==== Given information ====

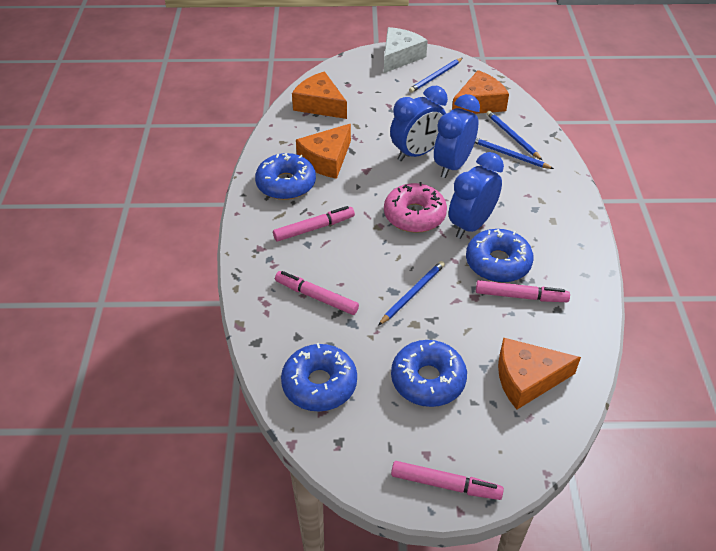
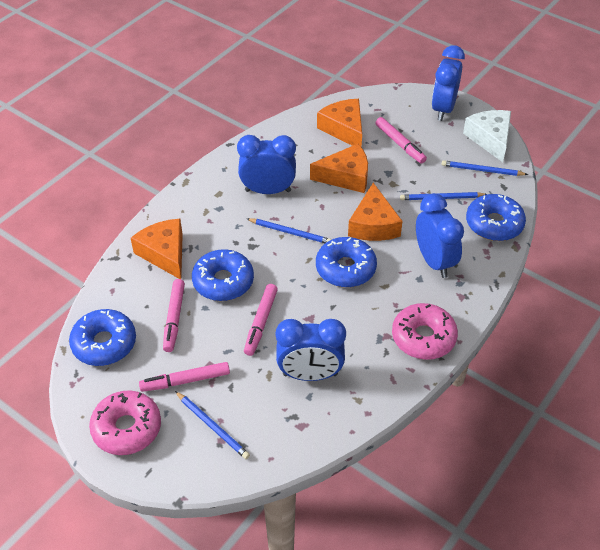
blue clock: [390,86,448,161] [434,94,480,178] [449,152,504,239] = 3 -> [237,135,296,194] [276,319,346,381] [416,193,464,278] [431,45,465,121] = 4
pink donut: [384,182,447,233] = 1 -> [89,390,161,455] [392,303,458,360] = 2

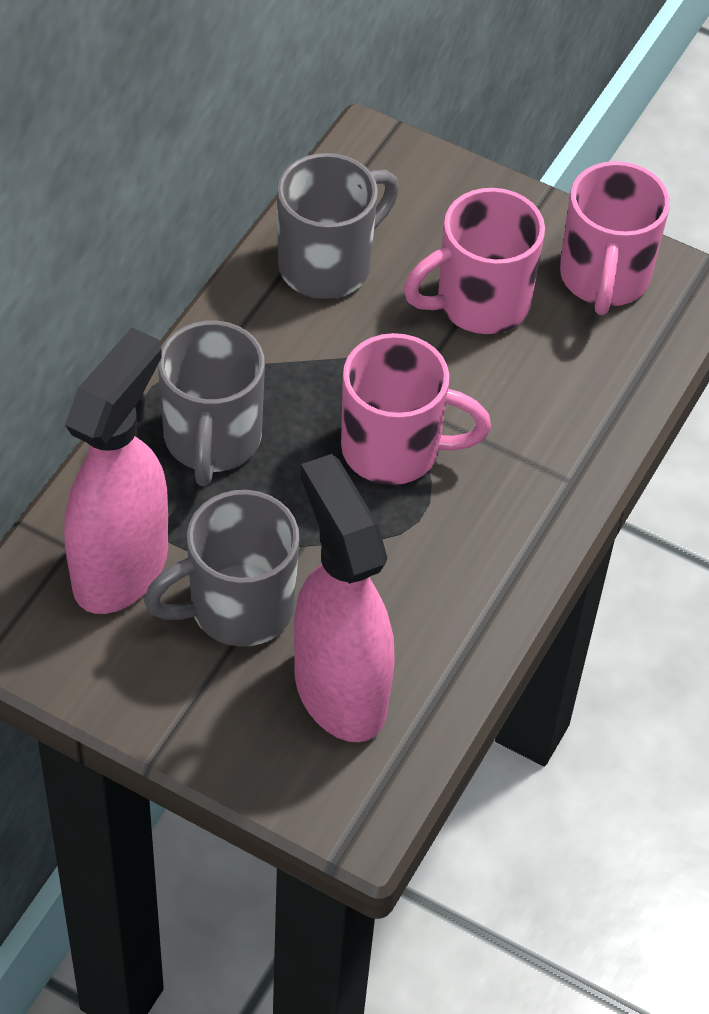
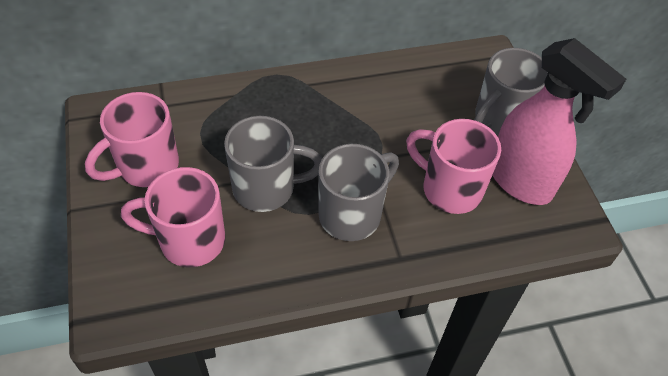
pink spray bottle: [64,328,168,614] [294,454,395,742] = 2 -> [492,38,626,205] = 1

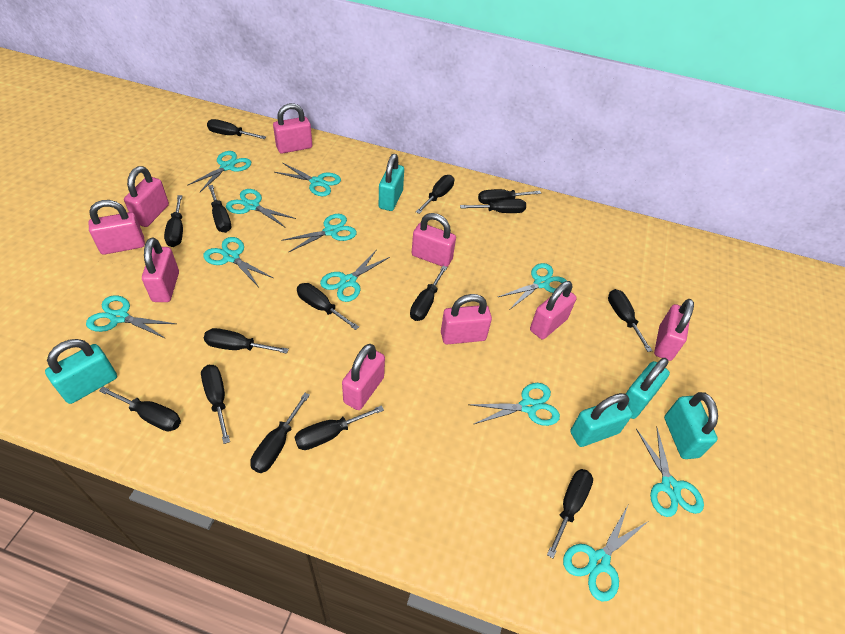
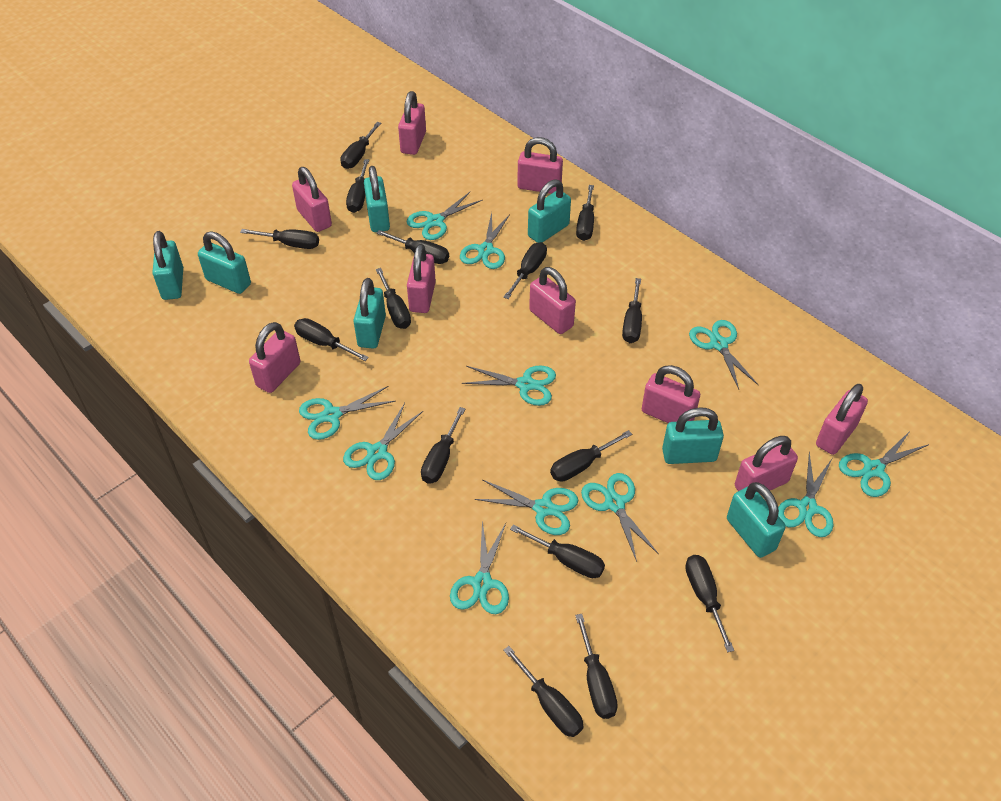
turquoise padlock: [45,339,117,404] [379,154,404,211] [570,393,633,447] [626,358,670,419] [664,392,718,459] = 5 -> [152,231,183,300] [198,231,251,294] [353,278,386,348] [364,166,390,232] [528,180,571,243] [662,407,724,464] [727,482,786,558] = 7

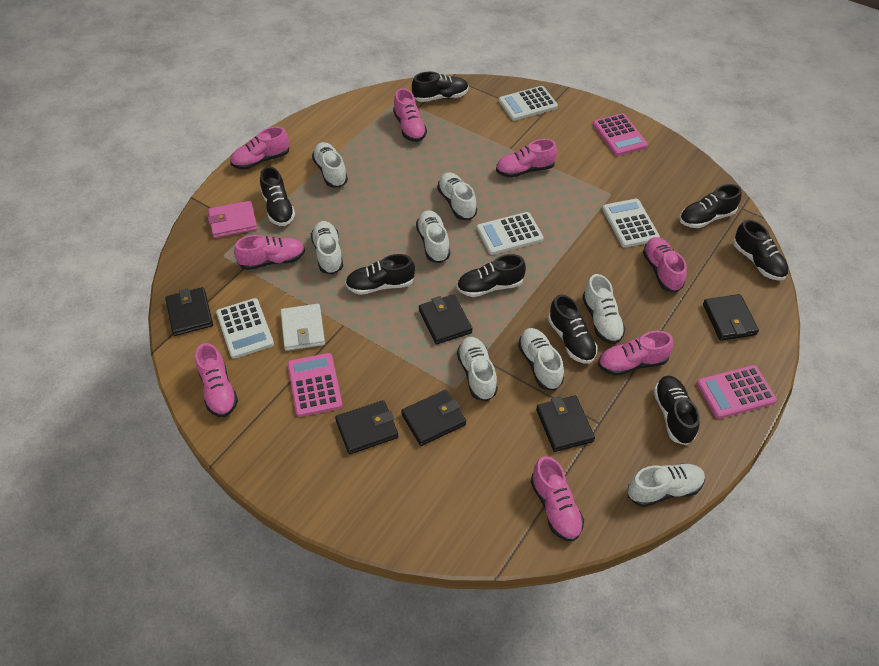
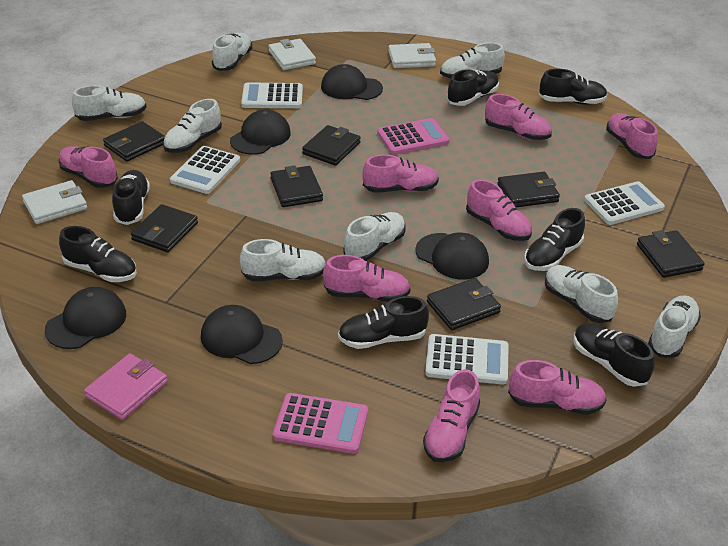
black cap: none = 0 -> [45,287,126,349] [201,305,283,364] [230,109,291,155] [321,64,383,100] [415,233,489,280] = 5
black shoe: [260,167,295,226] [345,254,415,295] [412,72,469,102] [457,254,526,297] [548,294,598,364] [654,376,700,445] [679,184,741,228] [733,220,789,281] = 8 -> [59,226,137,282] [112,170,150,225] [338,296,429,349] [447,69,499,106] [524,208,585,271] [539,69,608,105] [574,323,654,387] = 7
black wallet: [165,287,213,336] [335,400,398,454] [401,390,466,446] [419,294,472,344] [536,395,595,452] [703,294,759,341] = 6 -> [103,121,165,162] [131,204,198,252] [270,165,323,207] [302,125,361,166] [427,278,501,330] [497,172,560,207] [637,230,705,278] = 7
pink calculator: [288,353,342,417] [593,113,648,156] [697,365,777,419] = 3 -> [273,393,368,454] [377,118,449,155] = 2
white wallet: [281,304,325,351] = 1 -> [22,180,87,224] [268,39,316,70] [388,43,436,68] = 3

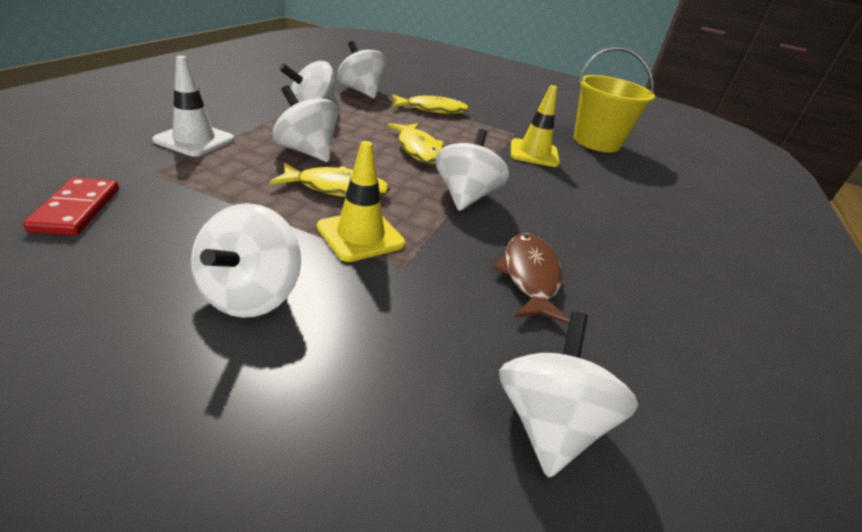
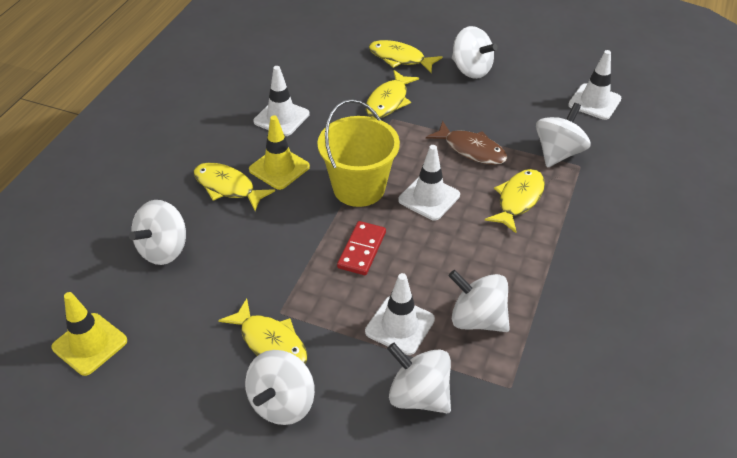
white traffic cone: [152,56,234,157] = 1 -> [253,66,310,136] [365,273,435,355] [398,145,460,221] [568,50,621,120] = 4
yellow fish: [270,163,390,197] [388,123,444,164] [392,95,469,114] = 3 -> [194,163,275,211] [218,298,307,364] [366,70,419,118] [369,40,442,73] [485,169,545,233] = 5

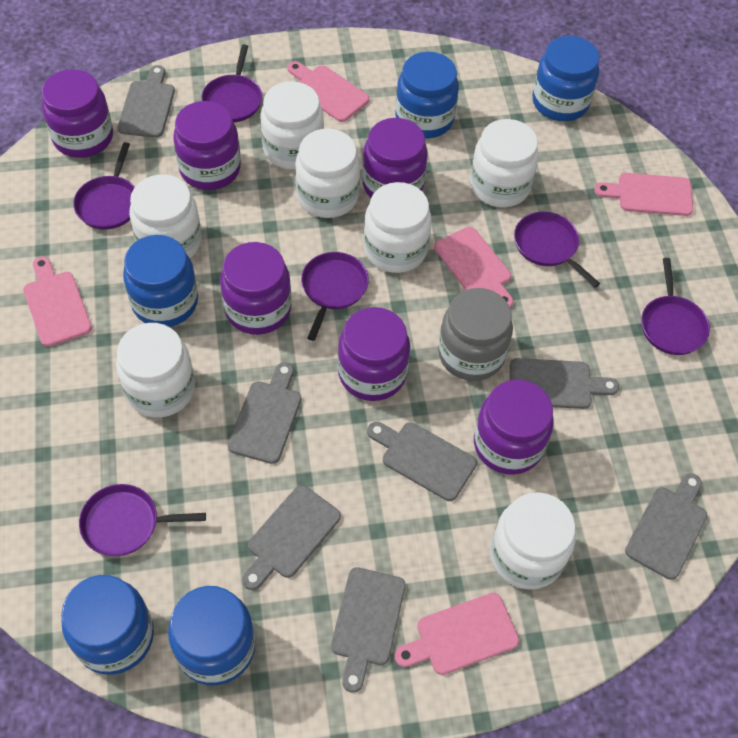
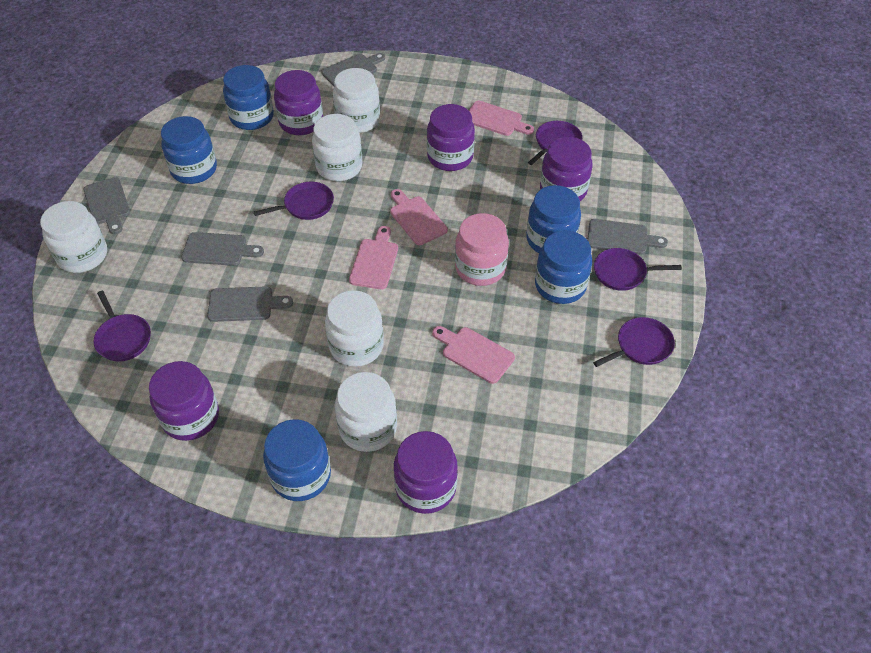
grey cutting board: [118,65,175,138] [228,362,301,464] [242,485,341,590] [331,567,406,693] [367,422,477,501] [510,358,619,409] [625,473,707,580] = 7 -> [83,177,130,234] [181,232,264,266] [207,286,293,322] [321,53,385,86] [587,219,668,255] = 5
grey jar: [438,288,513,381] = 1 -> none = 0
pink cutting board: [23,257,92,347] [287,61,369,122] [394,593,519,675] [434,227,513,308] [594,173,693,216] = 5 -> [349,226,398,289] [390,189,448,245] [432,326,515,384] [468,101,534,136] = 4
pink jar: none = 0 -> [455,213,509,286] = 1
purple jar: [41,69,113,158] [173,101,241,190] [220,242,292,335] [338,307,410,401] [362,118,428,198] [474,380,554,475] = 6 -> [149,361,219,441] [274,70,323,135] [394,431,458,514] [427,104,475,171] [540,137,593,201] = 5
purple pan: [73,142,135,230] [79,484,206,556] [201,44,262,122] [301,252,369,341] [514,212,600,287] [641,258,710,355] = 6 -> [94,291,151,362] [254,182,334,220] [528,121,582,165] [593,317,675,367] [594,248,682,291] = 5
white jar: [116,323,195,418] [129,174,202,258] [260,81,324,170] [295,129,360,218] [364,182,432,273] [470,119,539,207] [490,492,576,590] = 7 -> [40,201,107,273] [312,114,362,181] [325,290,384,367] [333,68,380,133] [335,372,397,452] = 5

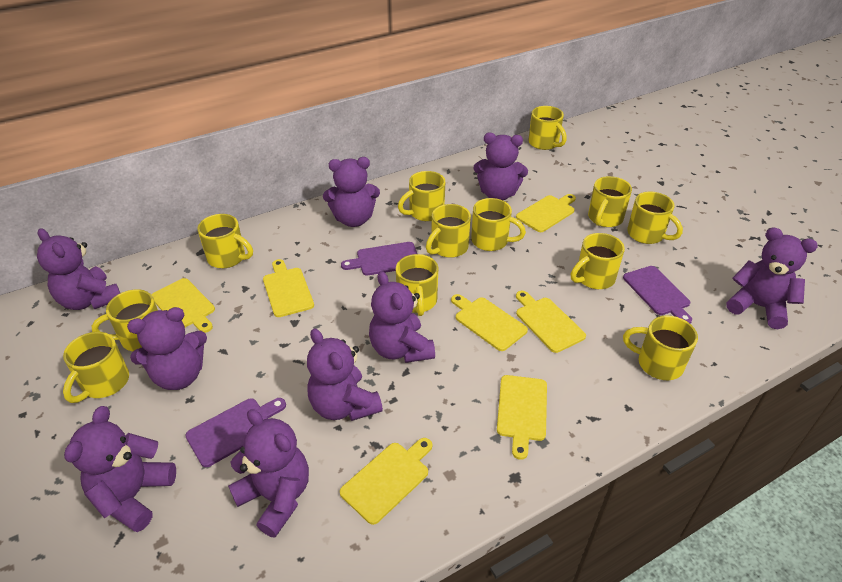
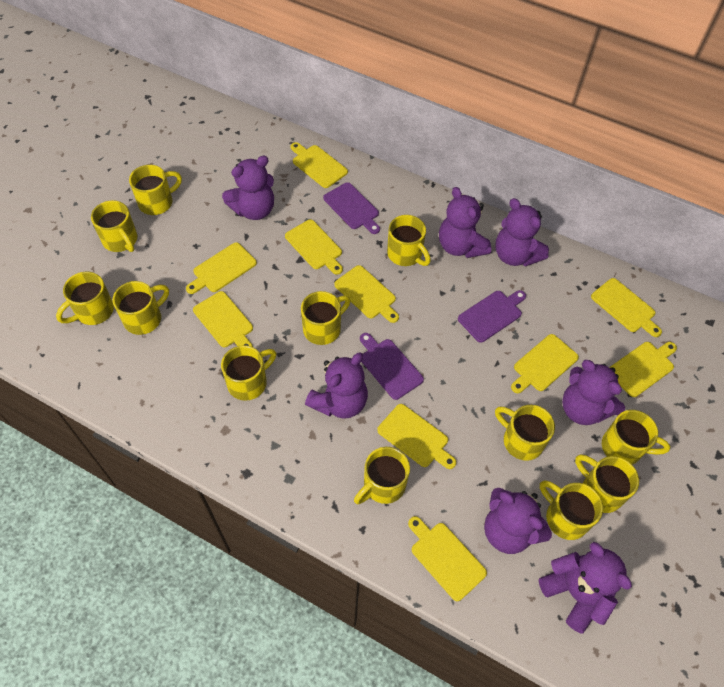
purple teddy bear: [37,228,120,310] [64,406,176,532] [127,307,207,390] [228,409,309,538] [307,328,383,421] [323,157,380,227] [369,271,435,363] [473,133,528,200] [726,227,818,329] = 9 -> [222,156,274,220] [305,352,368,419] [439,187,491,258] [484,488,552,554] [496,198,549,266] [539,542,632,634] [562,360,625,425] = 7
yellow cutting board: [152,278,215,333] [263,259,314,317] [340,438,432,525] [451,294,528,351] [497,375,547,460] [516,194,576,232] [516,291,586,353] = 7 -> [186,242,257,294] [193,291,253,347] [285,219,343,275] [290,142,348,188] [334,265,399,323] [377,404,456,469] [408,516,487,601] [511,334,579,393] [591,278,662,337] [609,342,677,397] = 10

====

Among the records above, find the lines that contain "none" and copy every one.

▶ Solved problem:
black cap: none = 0 -> [45,287,126,349] [201,305,283,364] [230,109,291,155] [321,64,383,100] [415,233,489,280] = 5
grey jar: [438,288,513,381] = 1 -> none = 0
pink jar: none = 0 -> [455,213,509,286] = 1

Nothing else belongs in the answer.